Modification records:
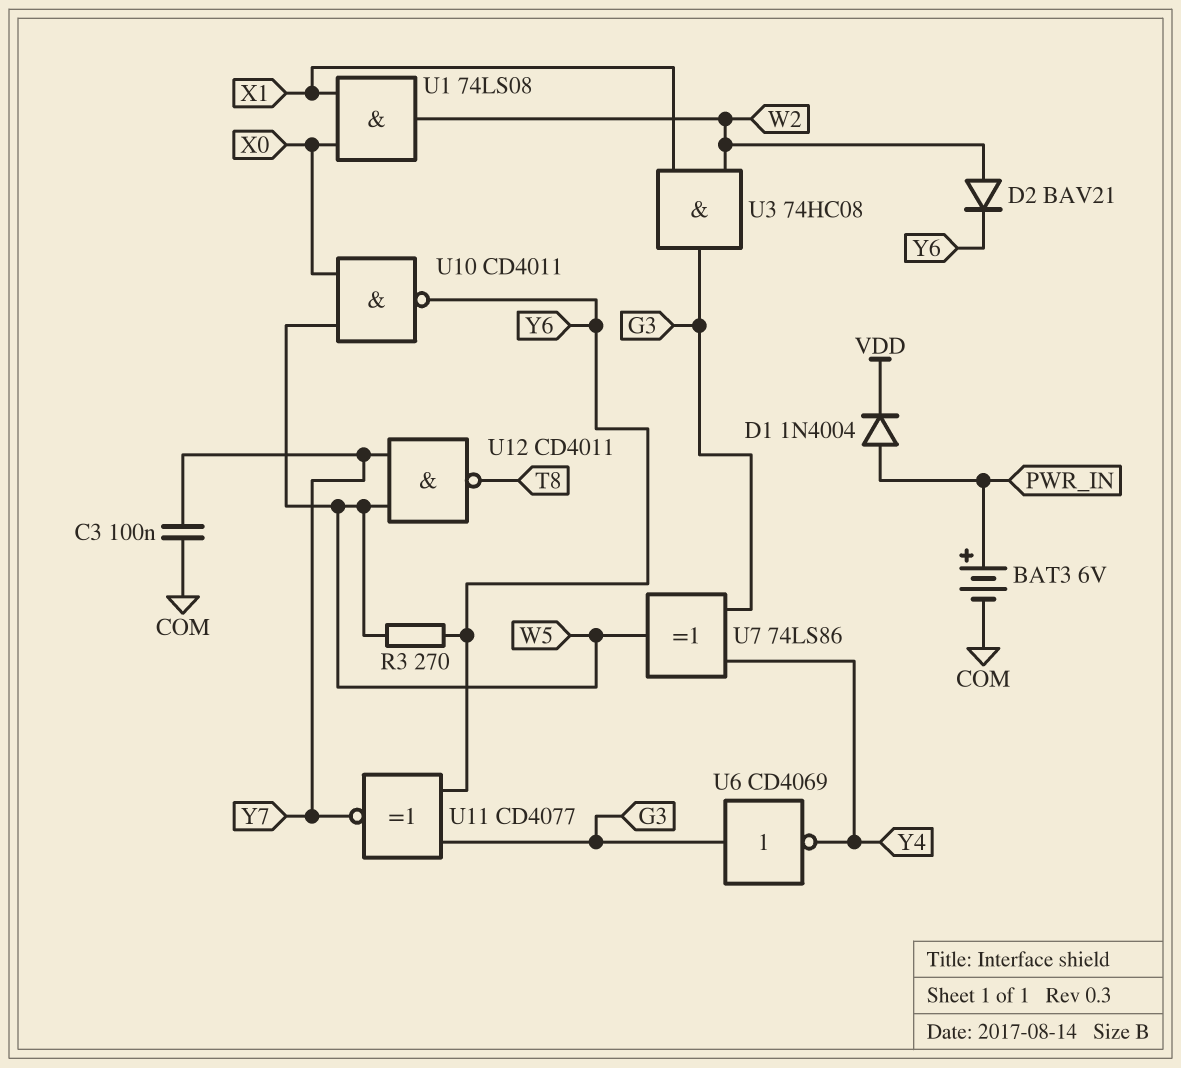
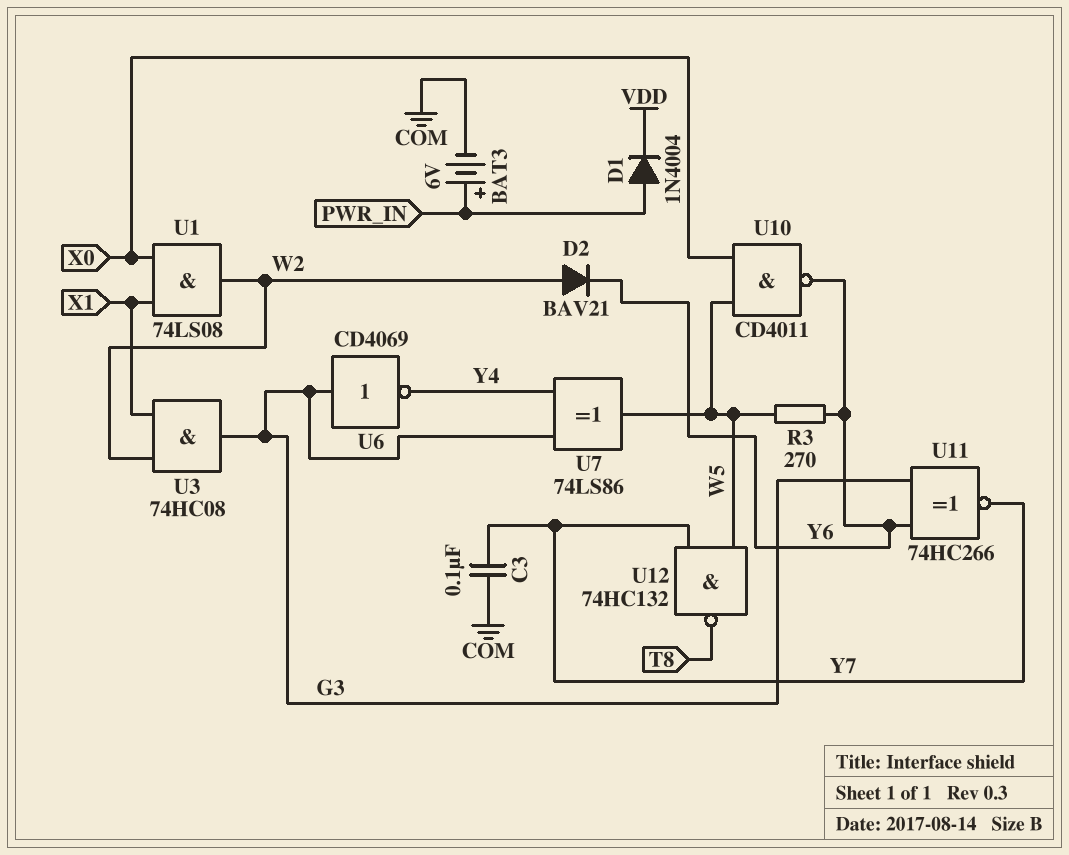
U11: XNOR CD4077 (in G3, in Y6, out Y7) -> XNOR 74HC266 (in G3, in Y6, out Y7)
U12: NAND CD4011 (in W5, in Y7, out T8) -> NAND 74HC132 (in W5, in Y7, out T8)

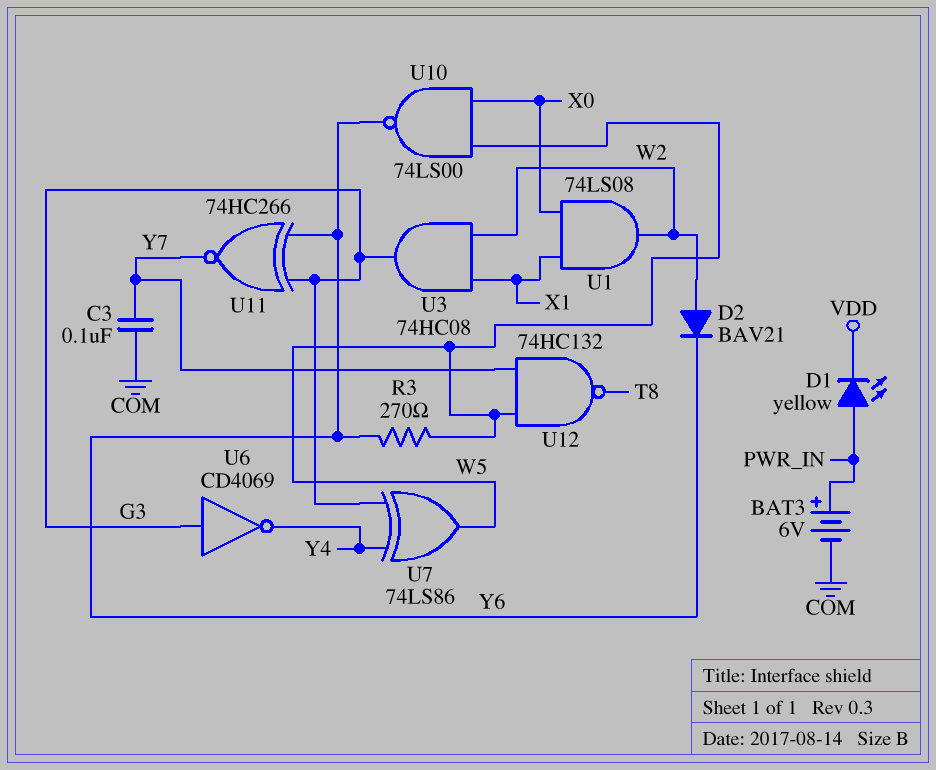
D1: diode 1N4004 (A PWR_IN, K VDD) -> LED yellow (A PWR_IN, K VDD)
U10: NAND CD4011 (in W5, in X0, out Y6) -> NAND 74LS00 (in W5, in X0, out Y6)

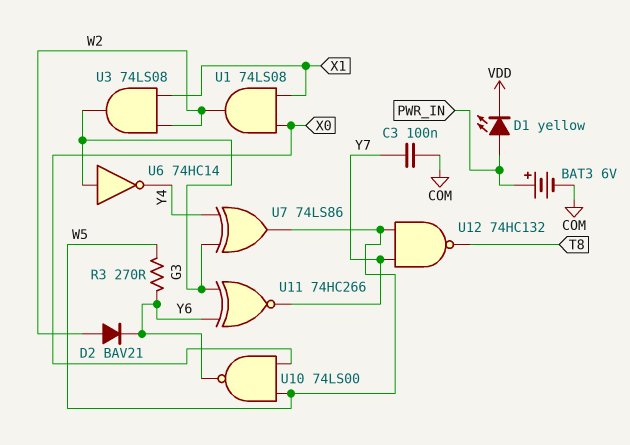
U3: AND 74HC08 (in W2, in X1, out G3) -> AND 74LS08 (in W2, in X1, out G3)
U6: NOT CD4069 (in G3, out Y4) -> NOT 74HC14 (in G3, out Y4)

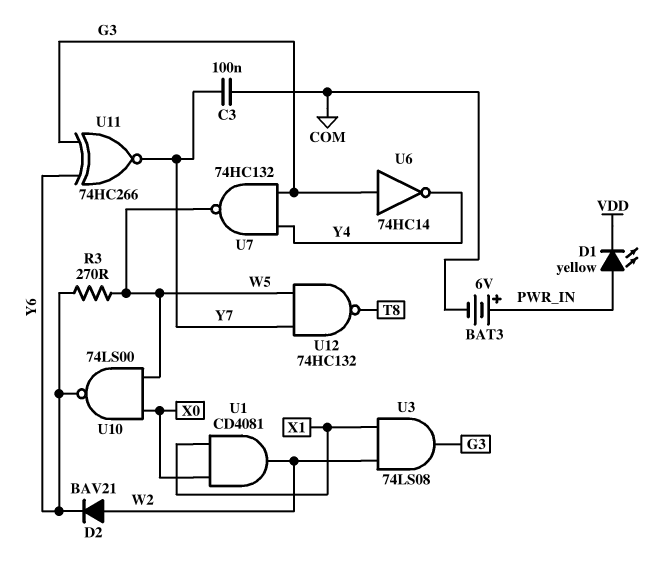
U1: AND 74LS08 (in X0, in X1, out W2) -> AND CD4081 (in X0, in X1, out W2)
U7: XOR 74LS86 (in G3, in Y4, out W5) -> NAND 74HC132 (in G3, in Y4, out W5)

### [Task directions]
Apart from the pictures, repeat the data above exactly.

### [Problem solution]
U11: XNOR CD4077 (in G3, in Y6, out Y7) -> XNOR 74HC266 (in G3, in Y6, out Y7)
U12: NAND CD4011 (in W5, in Y7, out T8) -> NAND 74HC132 (in W5, in Y7, out T8)

D1: diode 1N4004 (A PWR_IN, K VDD) -> LED yellow (A PWR_IN, K VDD)
U10: NAND CD4011 (in W5, in X0, out Y6) -> NAND 74LS00 (in W5, in X0, out Y6)

U3: AND 74HC08 (in W2, in X1, out G3) -> AND 74LS08 (in W2, in X1, out G3)
U6: NOT CD4069 (in G3, out Y4) -> NOT 74HC14 (in G3, out Y4)

U1: AND 74LS08 (in X0, in X1, out W2) -> AND CD4081 (in X0, in X1, out W2)
U7: XOR 74LS86 (in G3, in Y4, out W5) -> NAND 74HC132 (in G3, in Y4, out W5)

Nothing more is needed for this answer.